Start of MATERIAL FOR THIS EXERCISE
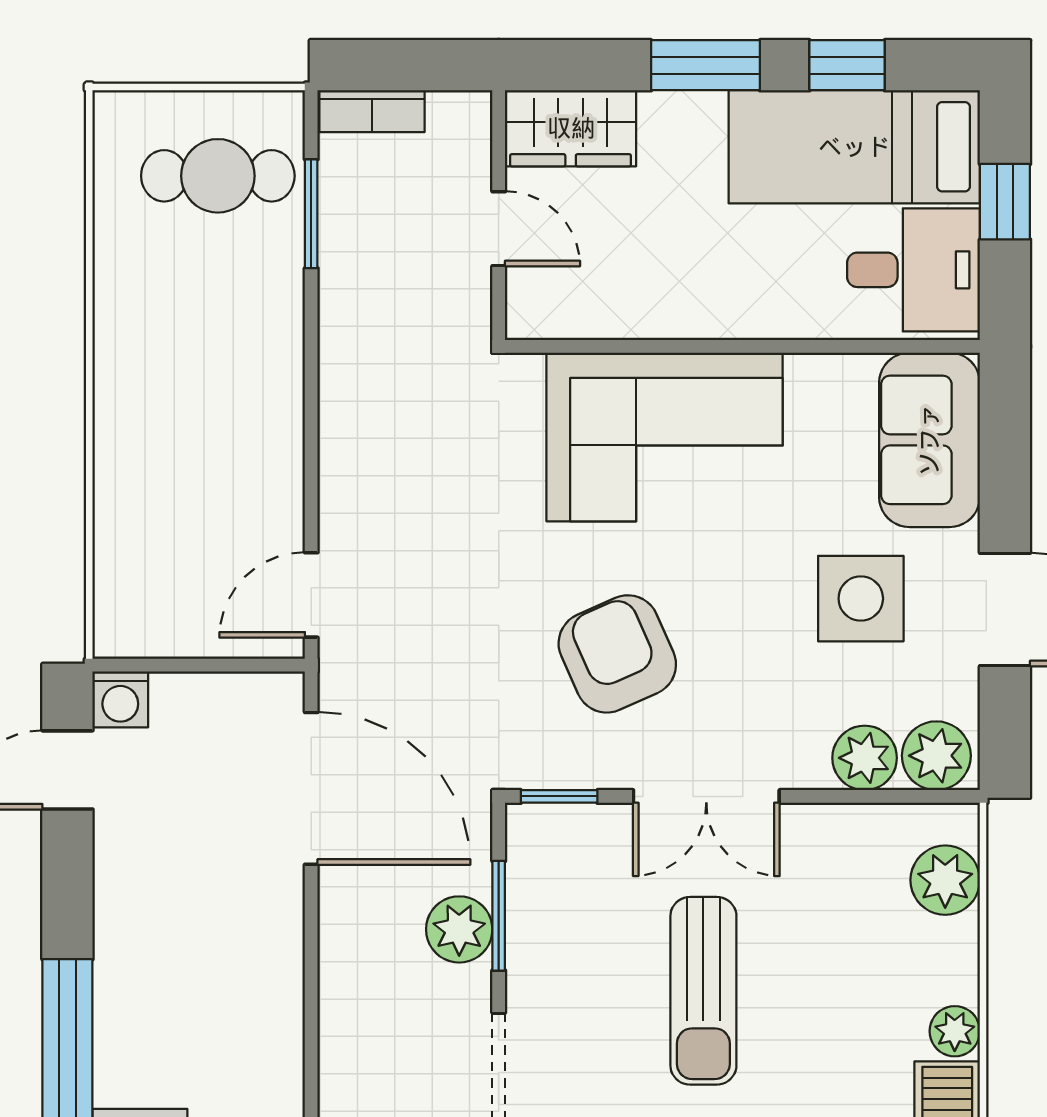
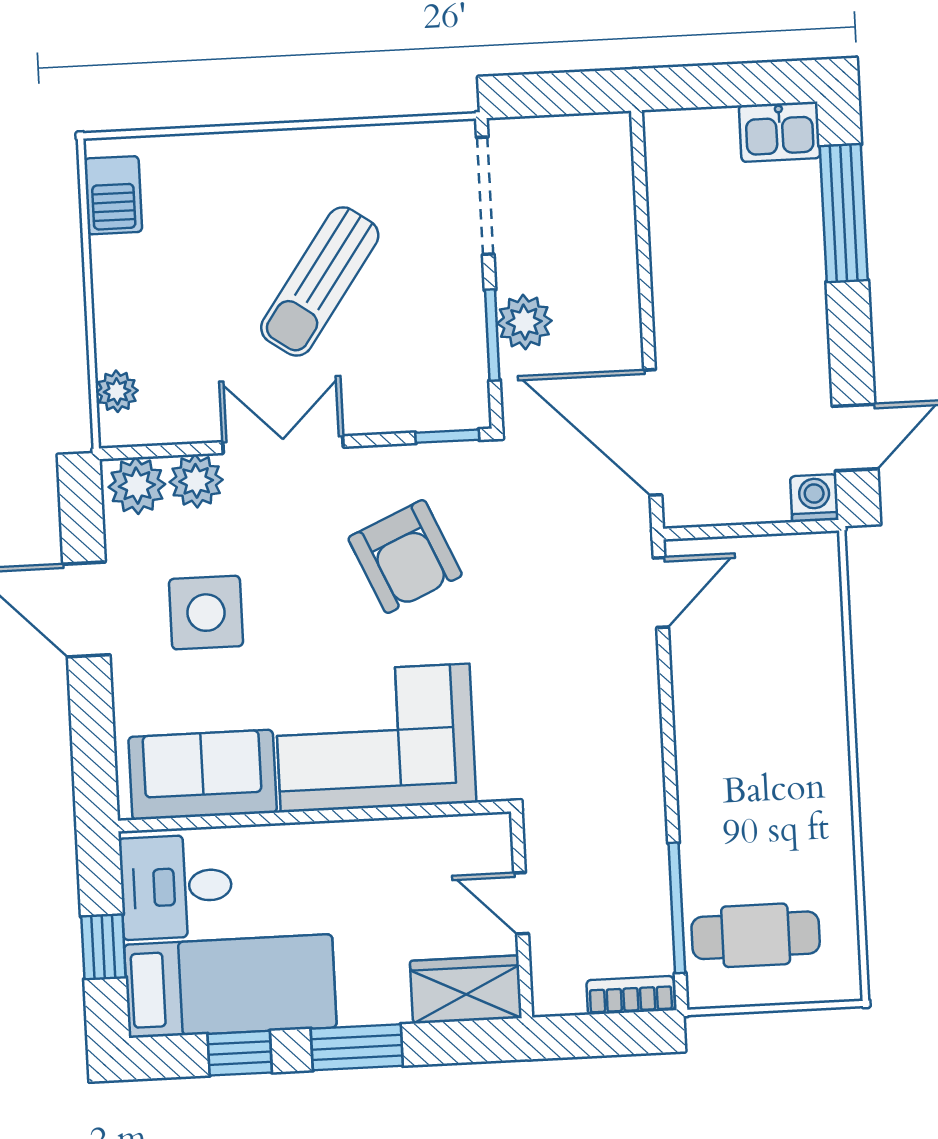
window: (311, 214) -> (677, 908), width x1.44
sofa: (929, 440) -> (203, 775), moved, turned -90
double door: (706, 796) -> (283, 445), moved
plant: (945, 880) -> (117, 391), width x0.73, depth x0.73
sun lounger: (703, 991) -> (320, 281), turned -145
plant: (955, 1031) -> (110, 259), removed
End of MATERIAL FOR THIS EXERCISE
• **ACTION ITEM**:
Which lines in the data hold the string "turned"? Copy each of them.

• **REPLY TO THE TASK**:
sofa: (929, 440) -> (203, 775), moved, turned -90
sun lounger: (703, 991) -> (320, 281), turned -145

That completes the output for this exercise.